-------- Data excerpts

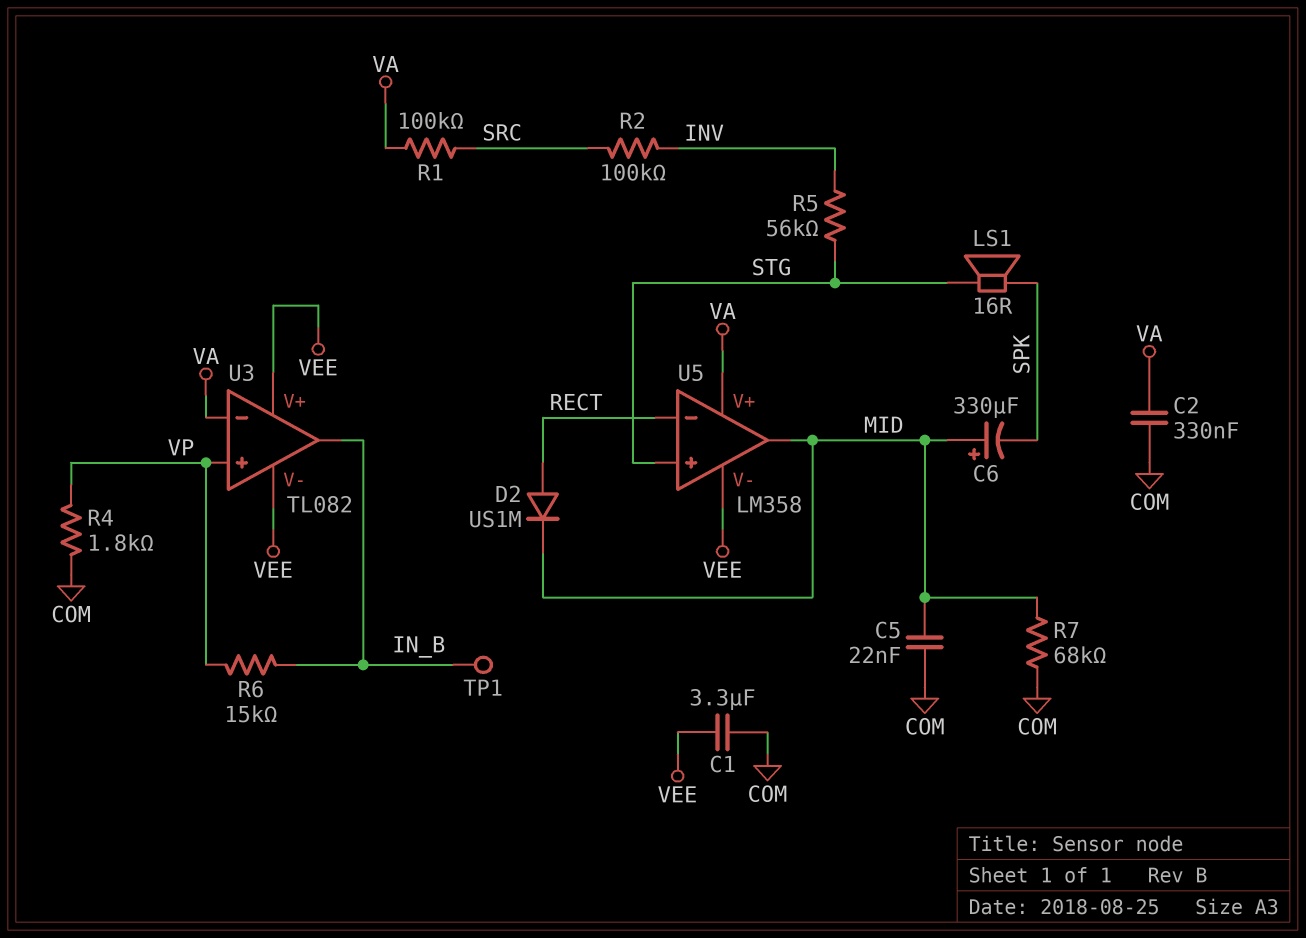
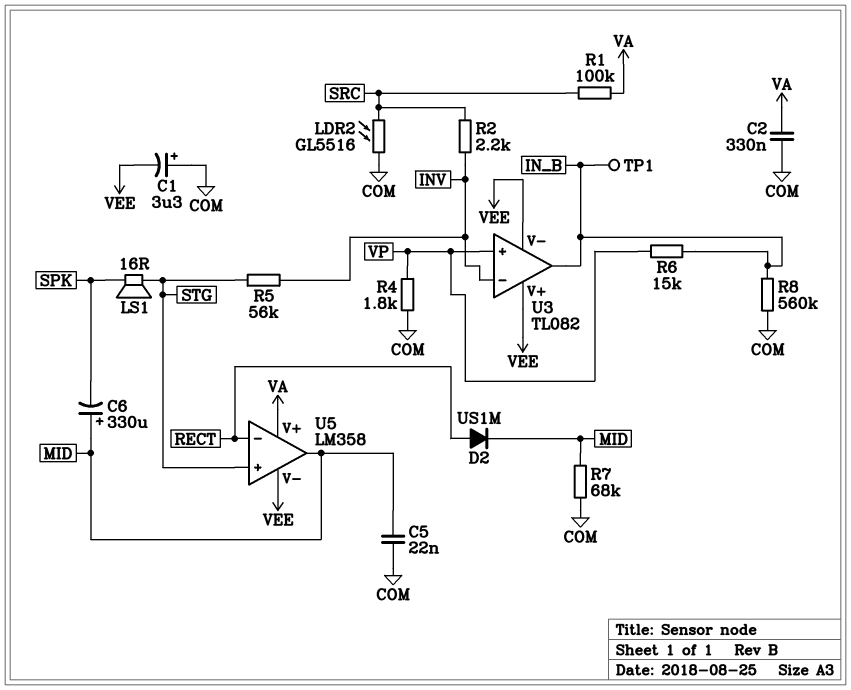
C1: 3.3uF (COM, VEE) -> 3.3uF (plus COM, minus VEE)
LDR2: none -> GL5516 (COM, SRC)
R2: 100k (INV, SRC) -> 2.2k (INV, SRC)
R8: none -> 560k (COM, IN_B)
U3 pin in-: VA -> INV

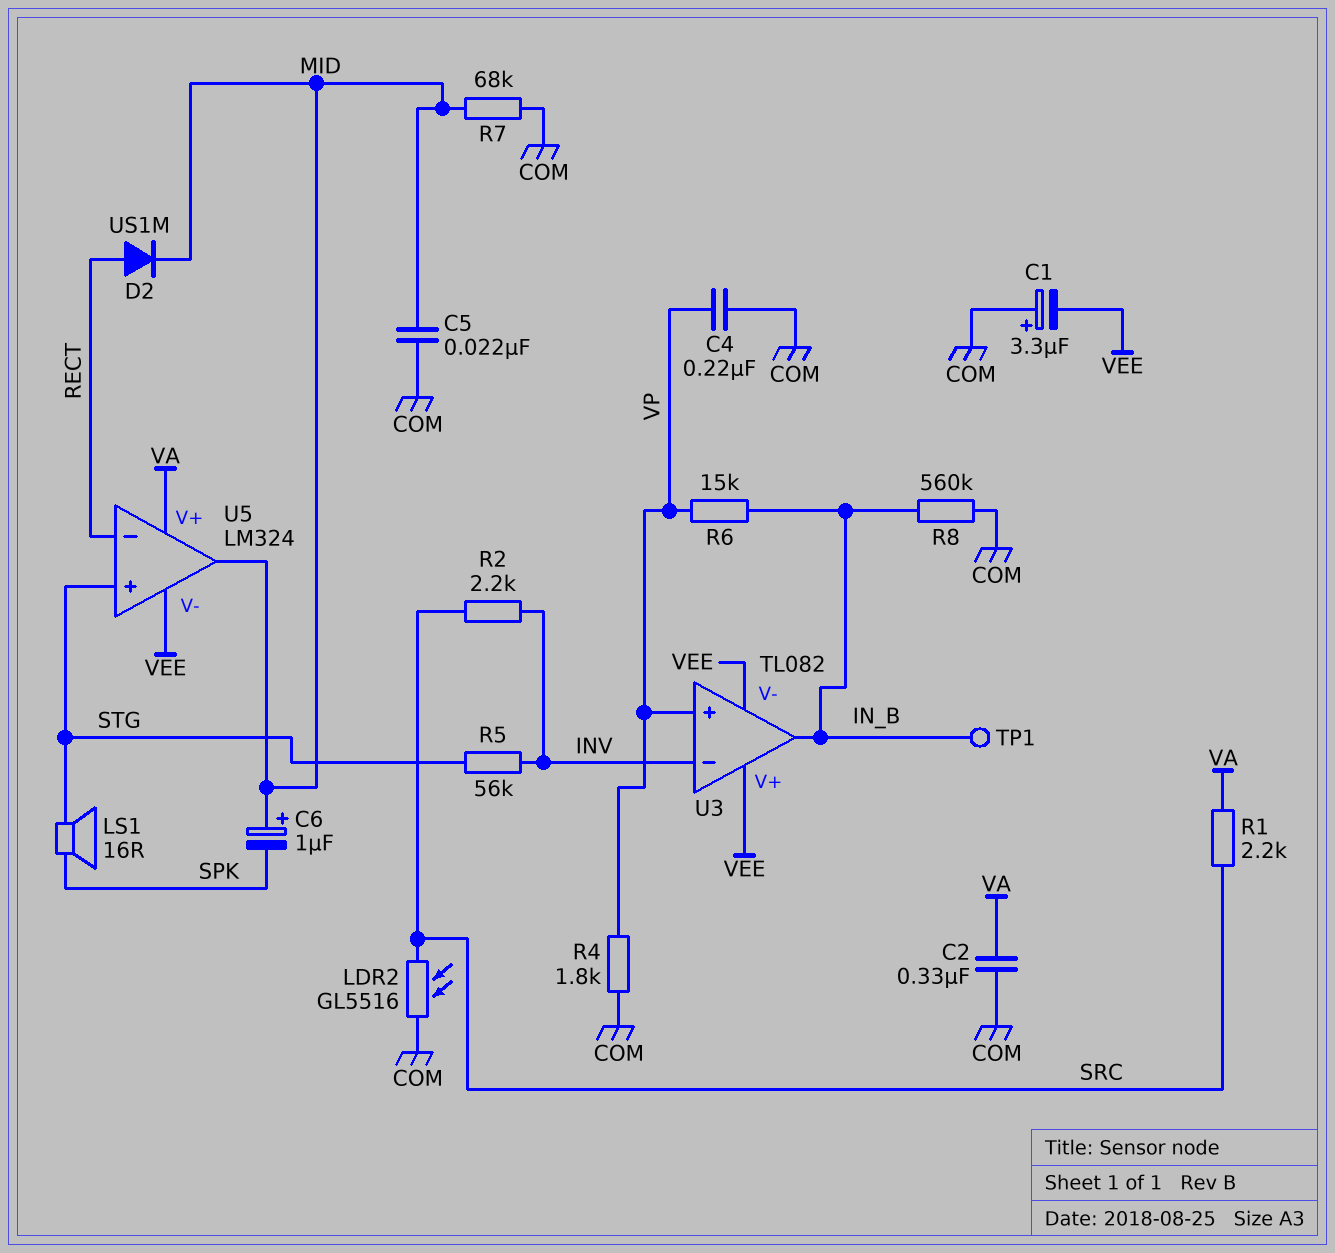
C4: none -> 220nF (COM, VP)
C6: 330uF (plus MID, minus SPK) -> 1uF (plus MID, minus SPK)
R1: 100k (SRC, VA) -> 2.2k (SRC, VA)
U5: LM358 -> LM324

----------------

*Problem description:*
Could you give all of the data again exactly as written, omitting any pictures?

*Exercise result:*
C1: 3.3uF (COM, VEE) -> 3.3uF (plus COM, minus VEE)
LDR2: none -> GL5516 (COM, SRC)
R2: 100k (INV, SRC) -> 2.2k (INV, SRC)
R8: none -> 560k (COM, IN_B)
U3 pin in-: VA -> INV

C4: none -> 220nF (COM, VP)
C6: 330uF (plus MID, minus SPK) -> 1uF (plus MID, minus SPK)
R1: 100k (SRC, VA) -> 2.2k (SRC, VA)
U5: LM358 -> LM324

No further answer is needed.